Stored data

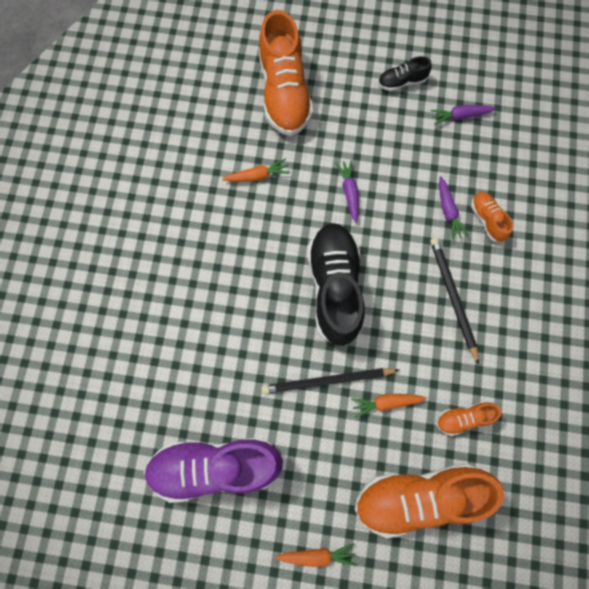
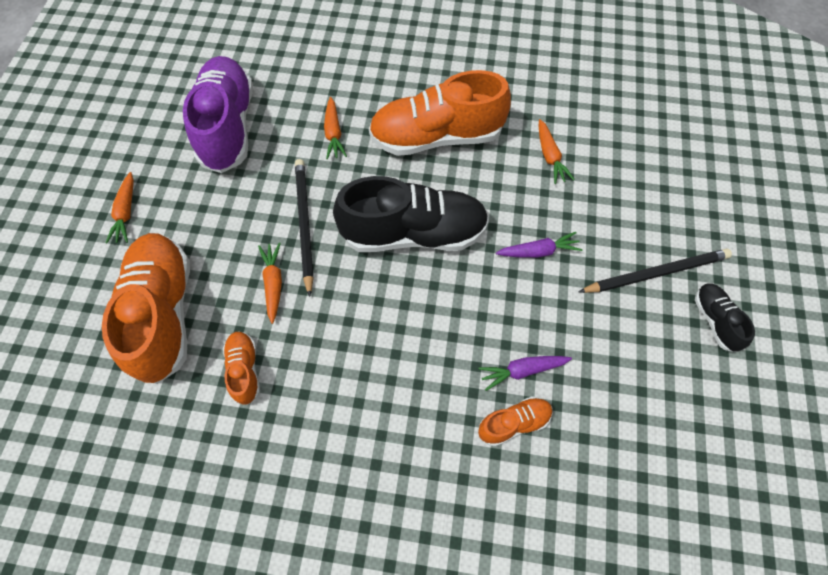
camera: 90 degrees right, 10 degrees down
(227, 361) = (333, 133): none -> orange carrot
(284, 92) = (667, 182): orange shoe -> orange shoe (437, 137)
(452, 297) = (400, 368): black pencil -> black pencil (656, 273)
(460, 116) = (675, 398): purple carrot -> none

WHAT YOU HAVE TO DO: Reproduce every entry above exactly, and omit the pictures.

ANSWER:
camera: 90 degrees right, 10 degrees down
(227, 361) = (333, 133): none -> orange carrot
(284, 92) = (667, 182): orange shoe -> orange shoe (437, 137)
(452, 297) = (400, 368): black pencil -> black pencil (656, 273)
(460, 116) = (675, 398): purple carrot -> none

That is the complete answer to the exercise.